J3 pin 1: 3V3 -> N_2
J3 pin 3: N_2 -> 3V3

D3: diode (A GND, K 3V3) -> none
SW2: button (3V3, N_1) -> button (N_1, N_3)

---

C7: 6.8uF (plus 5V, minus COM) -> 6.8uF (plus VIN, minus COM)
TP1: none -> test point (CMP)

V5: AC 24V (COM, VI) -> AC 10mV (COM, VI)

THE TASK
Take the entries above and return only the lines from the one with "J3 pin 1: 3V3 -> N_2" to the one with "SW2: button (3V3, N_1) -> button (N_1, N_3)", both included, unchanged.

EXPECTED ANSWER
J3 pin 1: 3V3 -> N_2
J3 pin 3: N_2 -> 3V3

D3: diode (A GND, K 3V3) -> none
SW2: button (3V3, N_1) -> button (N_1, N_3)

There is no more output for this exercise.